### EXERCISE DETAILS
From the listing below, copy only the lines from the line that contains "(383, 343) = (259, 365): green" to the line that contains "(587, 204) = (625, 494): blue", counting those two lines as part of the copy.

★ ★ ★ ★ ★ ★ ★

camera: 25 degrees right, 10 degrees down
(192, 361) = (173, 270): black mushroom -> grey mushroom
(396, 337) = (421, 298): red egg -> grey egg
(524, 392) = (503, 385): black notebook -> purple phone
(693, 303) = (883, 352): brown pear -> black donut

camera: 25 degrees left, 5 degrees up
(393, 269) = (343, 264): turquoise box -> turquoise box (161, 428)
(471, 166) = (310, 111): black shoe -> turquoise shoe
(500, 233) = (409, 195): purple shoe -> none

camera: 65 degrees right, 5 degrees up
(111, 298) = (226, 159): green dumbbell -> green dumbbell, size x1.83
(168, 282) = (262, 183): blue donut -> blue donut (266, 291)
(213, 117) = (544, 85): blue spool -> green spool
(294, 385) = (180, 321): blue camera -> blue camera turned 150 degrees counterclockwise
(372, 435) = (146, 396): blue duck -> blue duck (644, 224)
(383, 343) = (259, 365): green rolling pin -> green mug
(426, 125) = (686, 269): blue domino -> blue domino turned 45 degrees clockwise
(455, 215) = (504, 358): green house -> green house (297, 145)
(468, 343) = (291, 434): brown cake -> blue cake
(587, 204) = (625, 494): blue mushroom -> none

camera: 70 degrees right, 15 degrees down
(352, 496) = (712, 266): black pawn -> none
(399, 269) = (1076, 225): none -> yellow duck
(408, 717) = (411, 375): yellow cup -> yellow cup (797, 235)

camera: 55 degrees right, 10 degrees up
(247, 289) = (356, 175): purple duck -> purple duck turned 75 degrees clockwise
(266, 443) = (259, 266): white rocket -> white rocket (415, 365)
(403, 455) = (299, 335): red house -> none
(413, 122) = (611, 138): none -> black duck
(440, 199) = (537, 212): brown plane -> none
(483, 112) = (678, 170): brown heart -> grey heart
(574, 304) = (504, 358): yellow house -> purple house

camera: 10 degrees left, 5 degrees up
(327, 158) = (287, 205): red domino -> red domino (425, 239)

★ ★ ★ ★ ★ ★ ★

### RESPONSE TO THE TASK
(383, 343) = (259, 365): green rolling pin -> green mug
(426, 125) = (686, 269): blue domino -> blue domino turned 45 degrees clockwise
(455, 215) = (504, 358): green house -> green house (297, 145)
(468, 343) = (291, 434): brown cake -> blue cake
(587, 204) = (625, 494): blue mushroom -> none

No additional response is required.